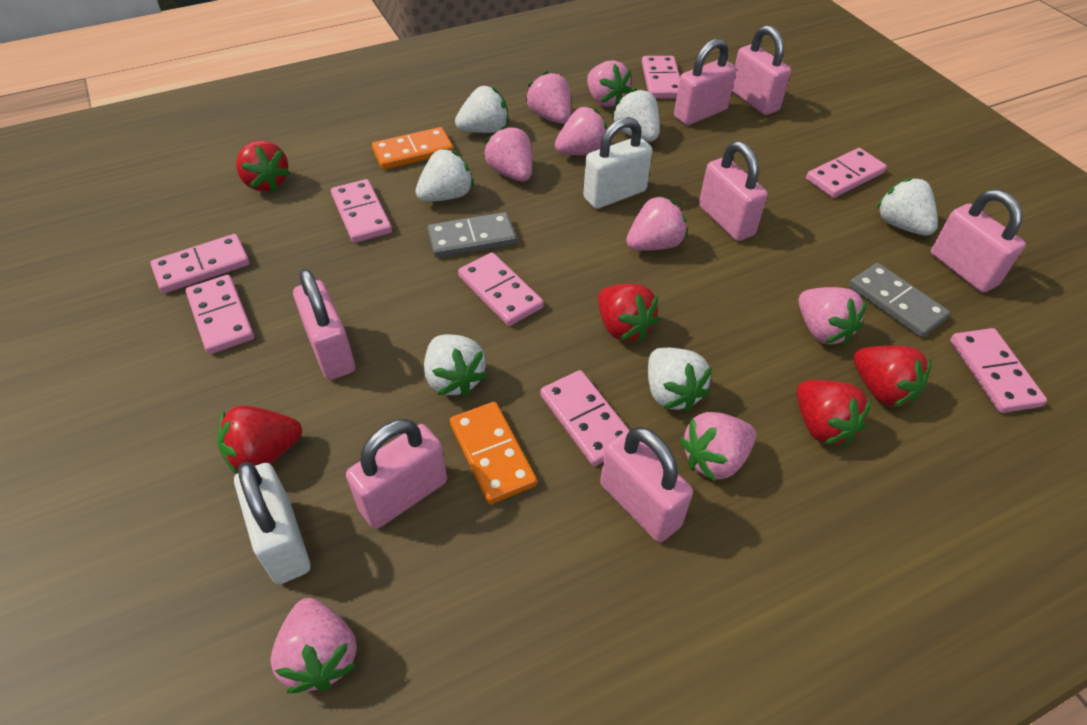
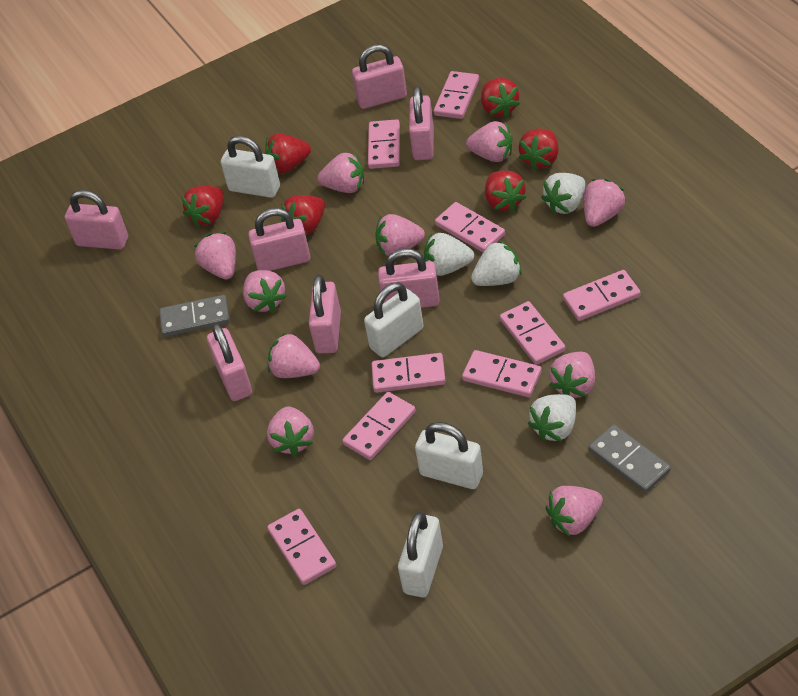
orange domino: 2 -> 0
pink domino: 8 -> 9
pink strawberry: 8 -> 10
red strawberry: 5 -> 6
white padlock: 2 -> 4
white strawberry: 6 -> 4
● ● ● ● ● ● ●
Problem to solve – After locating the line containing "red strawberry: 5 -> 6", give that line and every later line of the listing again exactly, up to and including the last.

Response box –
red strawberry: 5 -> 6
white padlock: 2 -> 4
white strawberry: 6 -> 4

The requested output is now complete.